WHAT TO PRODUCE:
Extract every line of the records below and reproduce each one word for word, changing nothing.

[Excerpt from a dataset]

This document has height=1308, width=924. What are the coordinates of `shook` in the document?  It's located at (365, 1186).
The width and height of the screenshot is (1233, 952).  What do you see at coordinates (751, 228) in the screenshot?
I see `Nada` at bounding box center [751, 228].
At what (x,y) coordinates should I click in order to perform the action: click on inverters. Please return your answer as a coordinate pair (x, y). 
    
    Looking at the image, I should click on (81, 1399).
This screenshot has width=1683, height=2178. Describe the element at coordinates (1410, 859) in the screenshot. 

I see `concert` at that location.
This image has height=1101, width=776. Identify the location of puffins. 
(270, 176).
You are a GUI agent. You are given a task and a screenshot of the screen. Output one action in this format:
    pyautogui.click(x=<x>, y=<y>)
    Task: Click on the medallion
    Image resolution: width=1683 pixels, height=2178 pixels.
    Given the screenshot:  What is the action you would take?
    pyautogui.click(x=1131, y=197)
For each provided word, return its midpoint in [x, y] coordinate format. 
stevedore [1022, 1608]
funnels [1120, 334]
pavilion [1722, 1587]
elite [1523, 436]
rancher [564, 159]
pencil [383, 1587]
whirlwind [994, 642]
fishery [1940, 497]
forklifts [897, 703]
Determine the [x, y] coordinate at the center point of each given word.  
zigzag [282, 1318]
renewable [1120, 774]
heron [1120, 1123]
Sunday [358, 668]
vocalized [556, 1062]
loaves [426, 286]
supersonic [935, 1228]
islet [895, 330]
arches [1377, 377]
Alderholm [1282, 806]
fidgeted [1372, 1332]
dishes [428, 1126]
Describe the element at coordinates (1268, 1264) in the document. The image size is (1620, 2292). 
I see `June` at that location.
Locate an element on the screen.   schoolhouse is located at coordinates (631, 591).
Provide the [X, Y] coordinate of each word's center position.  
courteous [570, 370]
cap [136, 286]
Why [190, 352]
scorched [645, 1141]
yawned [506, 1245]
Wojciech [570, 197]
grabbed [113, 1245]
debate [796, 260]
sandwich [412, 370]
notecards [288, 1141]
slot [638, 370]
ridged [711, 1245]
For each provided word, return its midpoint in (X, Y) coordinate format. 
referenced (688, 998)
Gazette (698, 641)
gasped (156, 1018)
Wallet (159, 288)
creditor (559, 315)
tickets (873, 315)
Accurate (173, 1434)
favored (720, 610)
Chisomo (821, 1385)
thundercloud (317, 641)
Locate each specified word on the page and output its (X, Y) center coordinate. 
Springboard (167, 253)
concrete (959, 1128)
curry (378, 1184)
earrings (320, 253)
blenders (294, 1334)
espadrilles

RESULT OF THIS TASK:
This document has height=1308, width=924. What are the coordinates of `shook` in the document?  It's located at (365, 1186).
The width and height of the screenshot is (1233, 952).  What do you see at coordinates (751, 228) in the screenshot?
I see `Nada` at bounding box center [751, 228].
At what (x,y) coordinates should I click in order to perform the action: click on inverters. Please return your answer as a coordinate pair (x, y). 
    
    Looking at the image, I should click on (81, 1399).
This screenshot has width=1683, height=2178. Describe the element at coordinates (1410, 859) in the screenshot. 

I see `concert` at that location.
This image has height=1101, width=776. Identify the location of puffins. 
(270, 176).
You are a GUI agent. You are given a task and a screenshot of the screen. Output one action in this format:
    pyautogui.click(x=<x>, y=<y>)
    Task: Click on the medallion
    Image resolution: width=1683 pixels, height=2178 pixels.
    Given the screenshot:  What is the action you would take?
    pyautogui.click(x=1131, y=197)
For each provided word, return its midpoint in [x, y] coordinate format. 
stevedore [1022, 1608]
funnels [1120, 334]
pavilion [1722, 1587]
elite [1523, 436]
rancher [564, 159]
pencil [383, 1587]
whirlwind [994, 642]
fishery [1940, 497]
forklifts [897, 703]
Determine the [x, y] coordinate at the center point of each given word.  
zigzag [282, 1318]
renewable [1120, 774]
heron [1120, 1123]
Sunday [358, 668]
vocalized [556, 1062]
loaves [426, 286]
supersonic [935, 1228]
islet [895, 330]
arches [1377, 377]
Alderholm [1282, 806]
fidgeted [1372, 1332]
dishes [428, 1126]
Describe the element at coordinates (1268, 1264) in the document. The image size is (1620, 2292). 
I see `June` at that location.
Locate an element on the screen.   schoolhouse is located at coordinates (631, 591).
Provide the [X, Y] coordinate of each word's center position.  
courteous [570, 370]
cap [136, 286]
Why [190, 352]
scorched [645, 1141]
yawned [506, 1245]
Wojciech [570, 197]
grabbed [113, 1245]
debate [796, 260]
sandwich [412, 370]
notecards [288, 1141]
slot [638, 370]
ridged [711, 1245]
For each provided word, return its midpoint in (X, Y) coordinate format. 
referenced (688, 998)
Gazette (698, 641)
gasped (156, 1018)
Wallet (159, 288)
creditor (559, 315)
tickets (873, 315)
Accurate (173, 1434)
favored (720, 610)
Chisomo (821, 1385)
thundercloud (317, 641)
Locate each specified word on the page and output its (X, Y) center coordinate. 
Springboard (167, 253)
concrete (959, 1128)
curry (378, 1184)
earrings (320, 253)
blenders (294, 1334)
espadrilles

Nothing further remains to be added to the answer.